* _Dataset_:
______

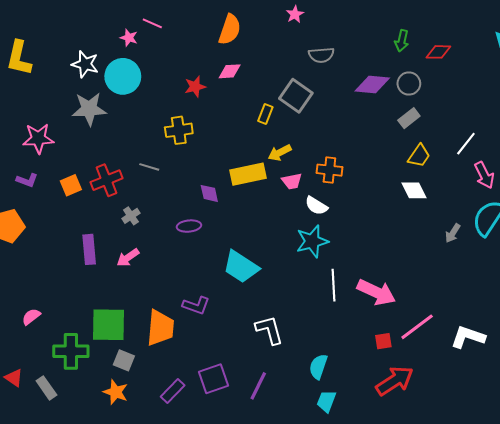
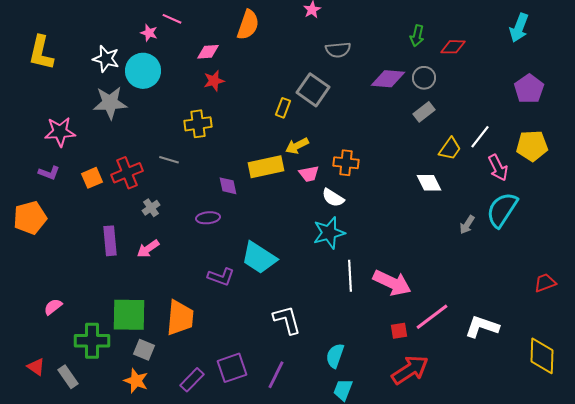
pink diamond: (230, 71) -> (208, 52), moved
yellow trapezoid: (419, 156) -> (450, 149), moved
purple L-shape: (196, 305) -> (221, 277), moved

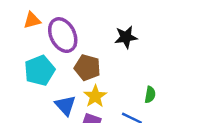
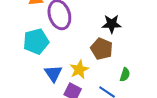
brown pentagon: (87, 68) -> (102, 49), moved

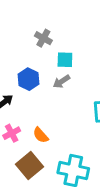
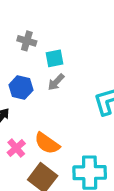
orange semicircle: (41, 135) -> (47, 143), size x1.4

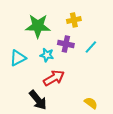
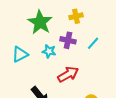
green star: (38, 26) -> (40, 22), turned 30
red arrow: (54, 78) -> (68, 74), moved

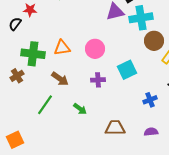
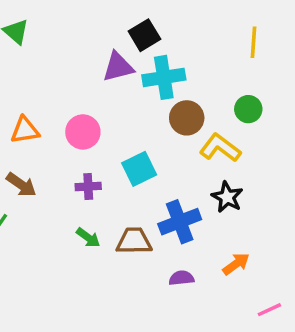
blue cross: (150, 100) -> (180, 222), size x1.6
green arrow: (80, 109) -> (88, 238), moved
brown trapezoid: (115, 128) -> (134, 241), moved

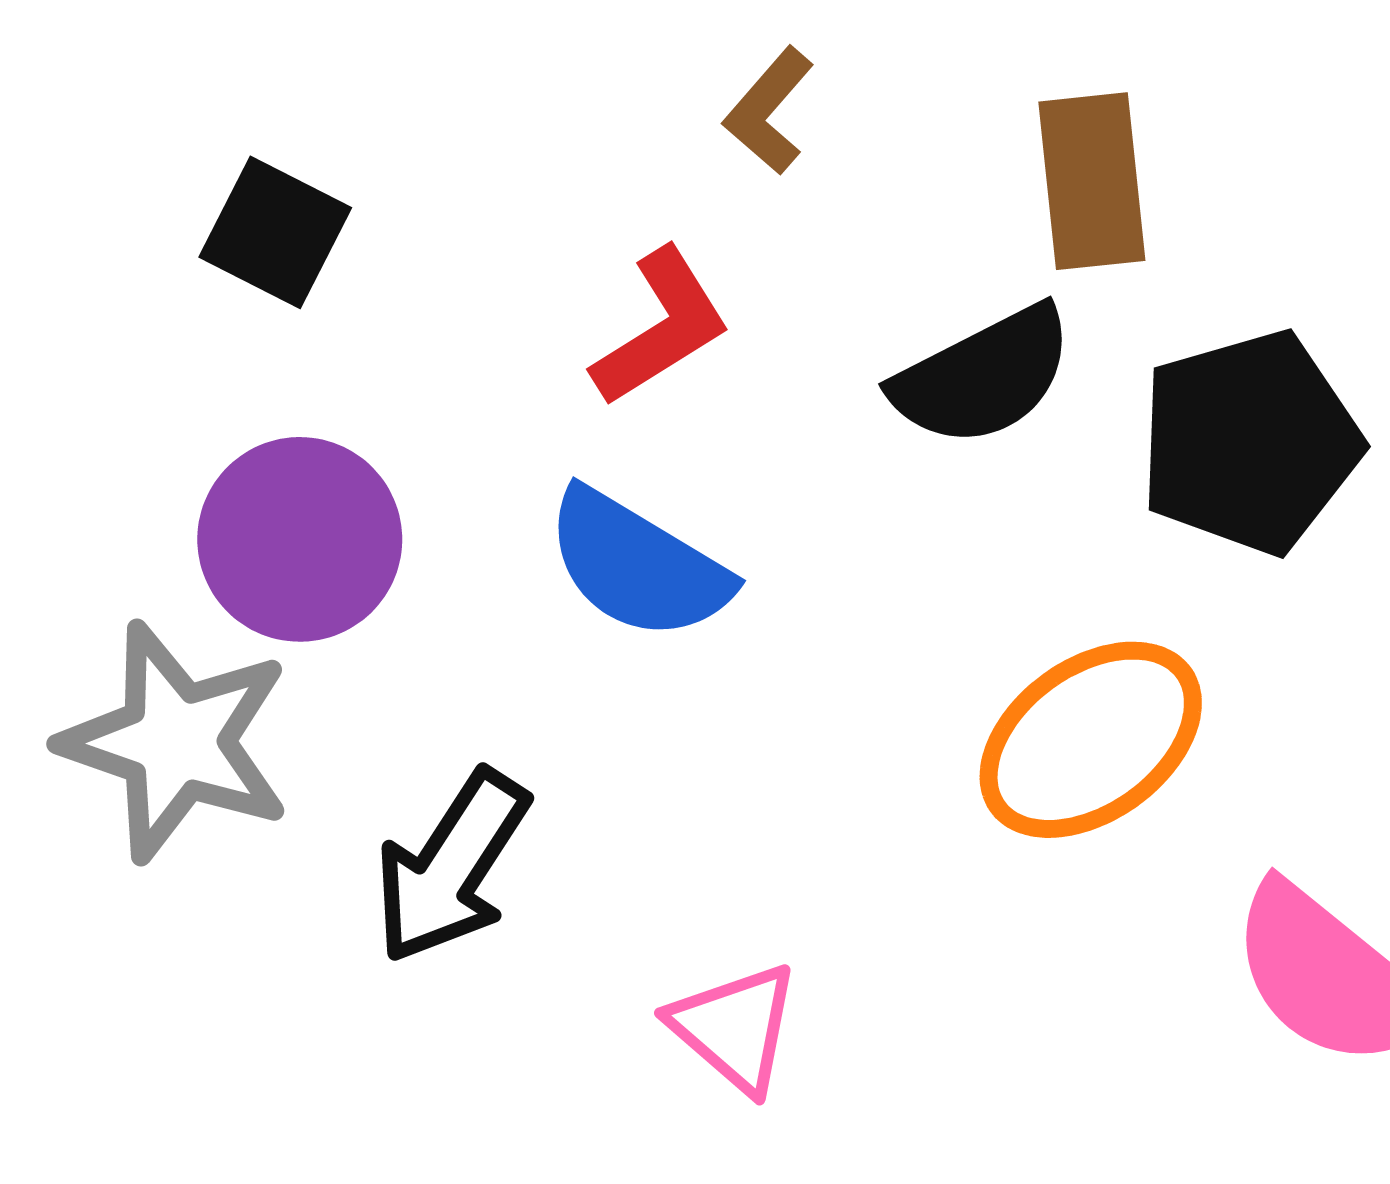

______

* _Problem_: Your reply is to be an exact repeat of the listing above from the line holding "yellow trapezoid: (419, 156)" down to the line holding "green star: (38, 26) -> (40, 22), turned 30", ends included, pictures excluded.

* _Output for this exercise_:
yellow trapezoid: (419, 156) -> (450, 149), moved
purple L-shape: (196, 305) -> (221, 277), moved

brown pentagon: (87, 68) -> (102, 49), moved

orange semicircle: (41, 135) -> (47, 143), size x1.4

green star: (38, 26) -> (40, 22), turned 30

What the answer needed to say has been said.